TASK TO COMPLETE –
Every line in the entries that holds the word "ruler" counts toward the answer, which should be a single number.

DATA FOR THIS EXERCISE –
________________________________________
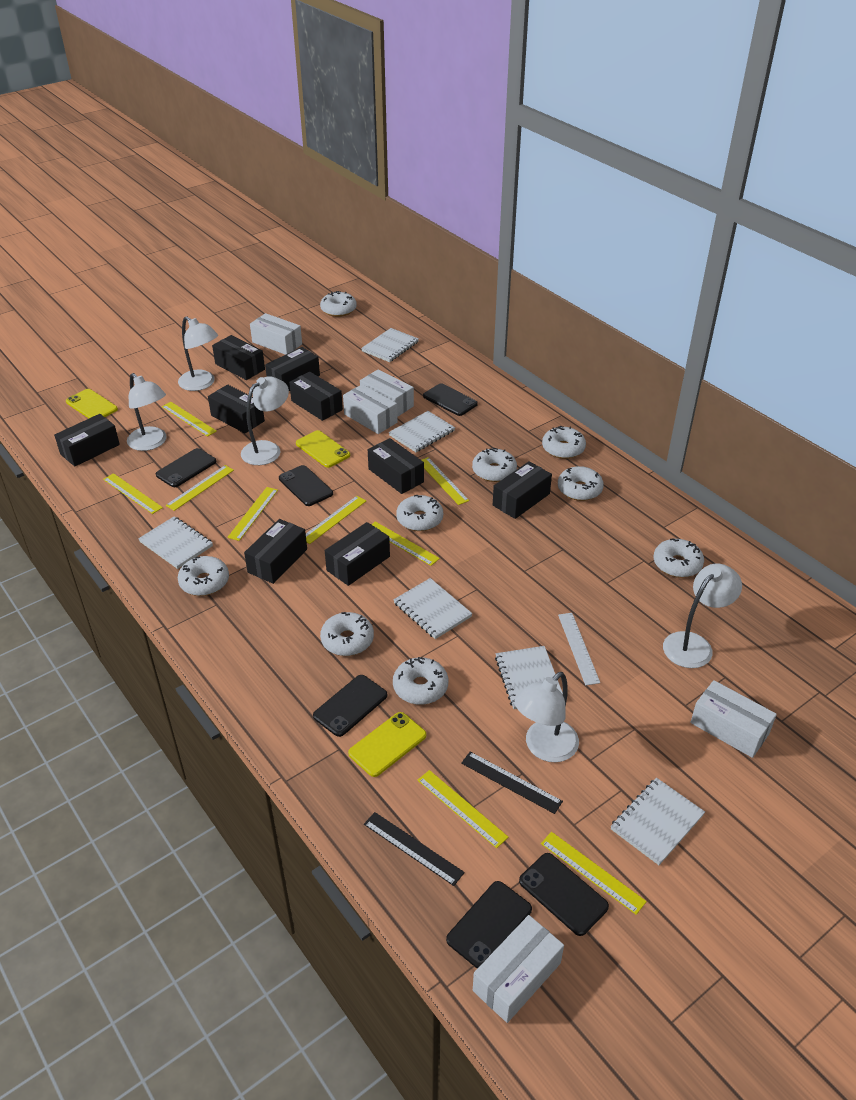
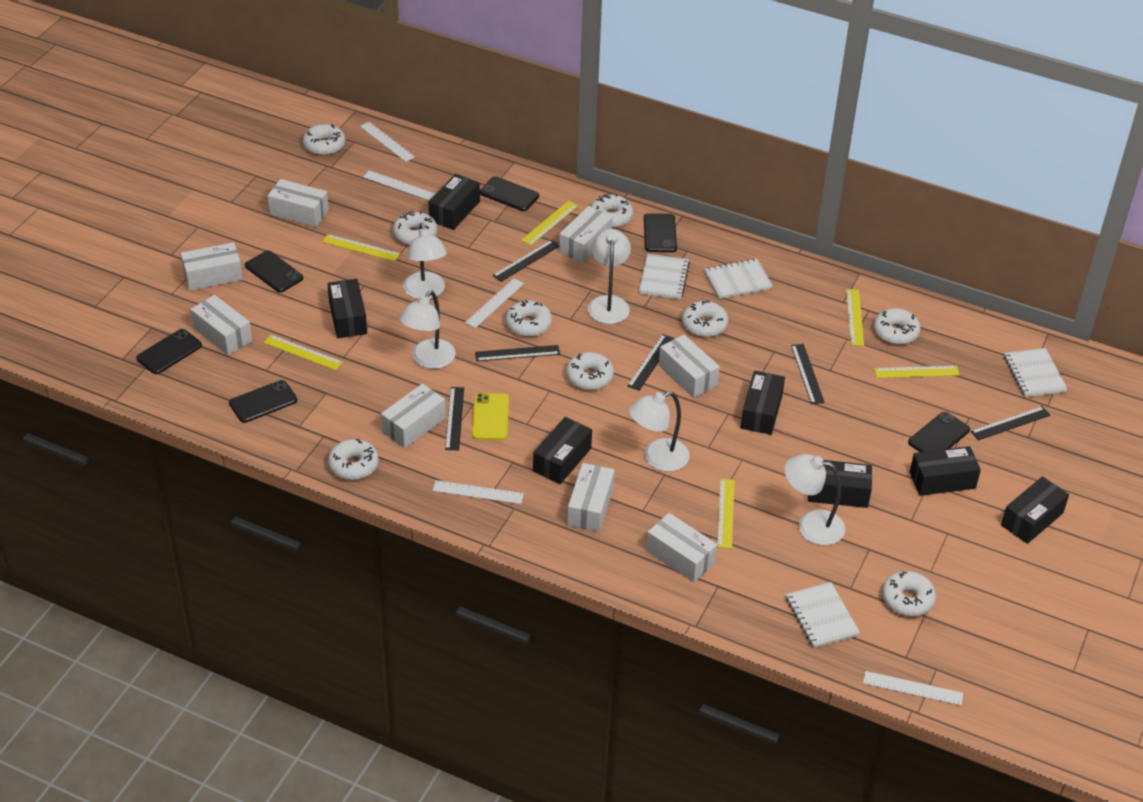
black box: 9 -> 7
black ruler: 2 -> 6
white box: 5 -> 8
white notebook: 6 -> 4
white ruler: 1 -> 5
yellow phone: 3 -> 1
yellow ruler: 9 -> 6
________________________________________
OUTPUT –
3